What is needed
Return all the lines below in which the string "change" appears.

Data shown
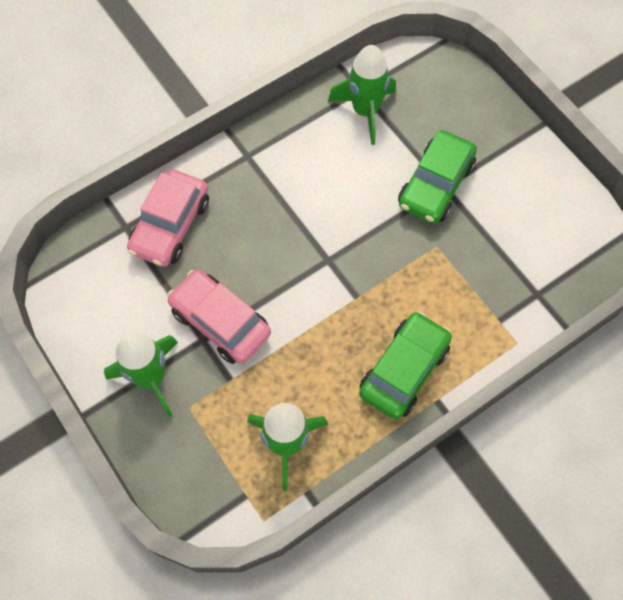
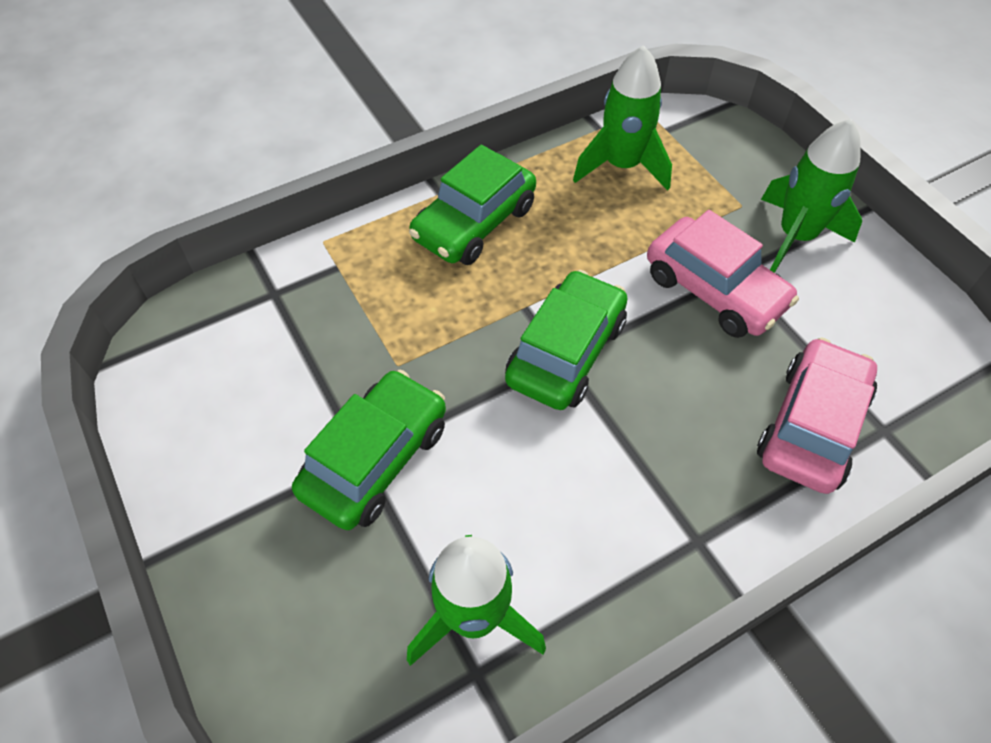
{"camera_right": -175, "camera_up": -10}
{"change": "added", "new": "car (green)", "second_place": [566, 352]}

...

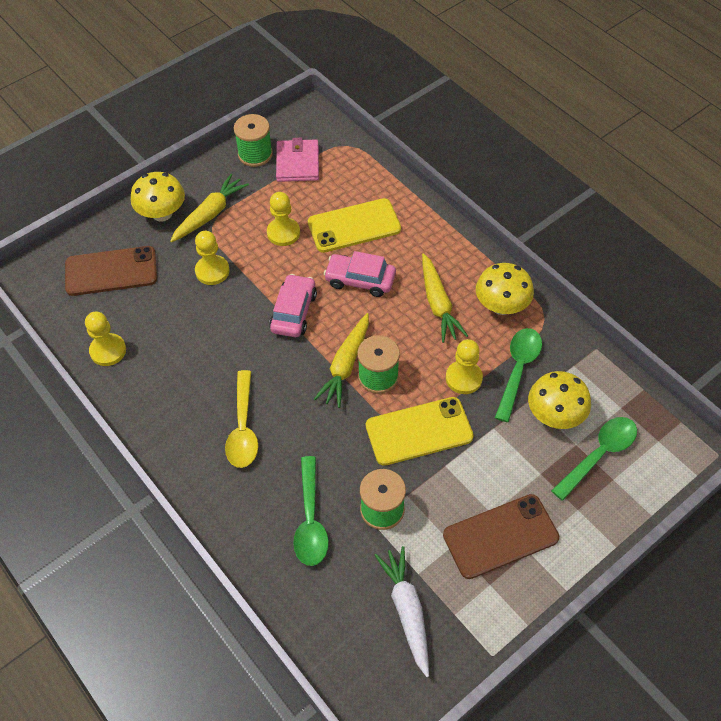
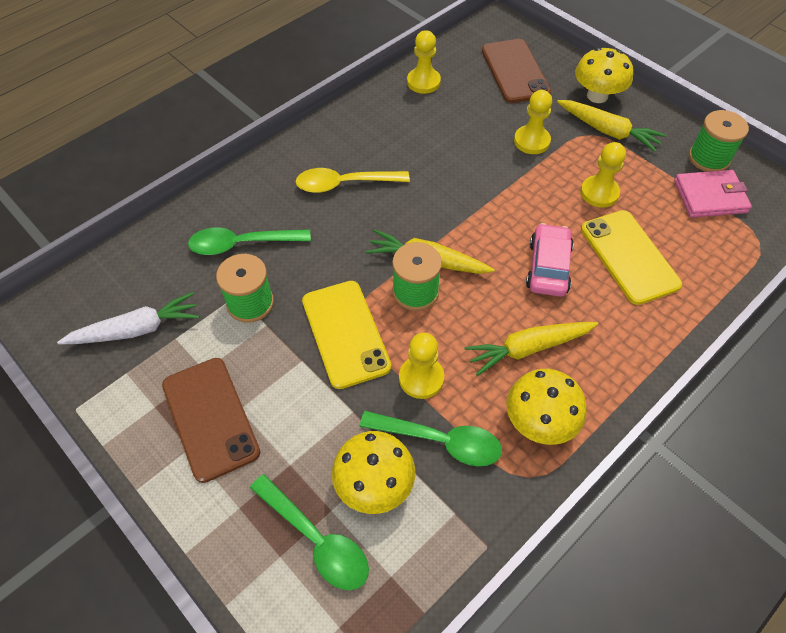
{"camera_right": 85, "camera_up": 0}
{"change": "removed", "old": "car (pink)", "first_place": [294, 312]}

Your solution
{"change": "added", "new": "car (green)", "second_place": [566, 352]}
{"change": "removed", "old": "car (pink)", "first_place": [294, 312]}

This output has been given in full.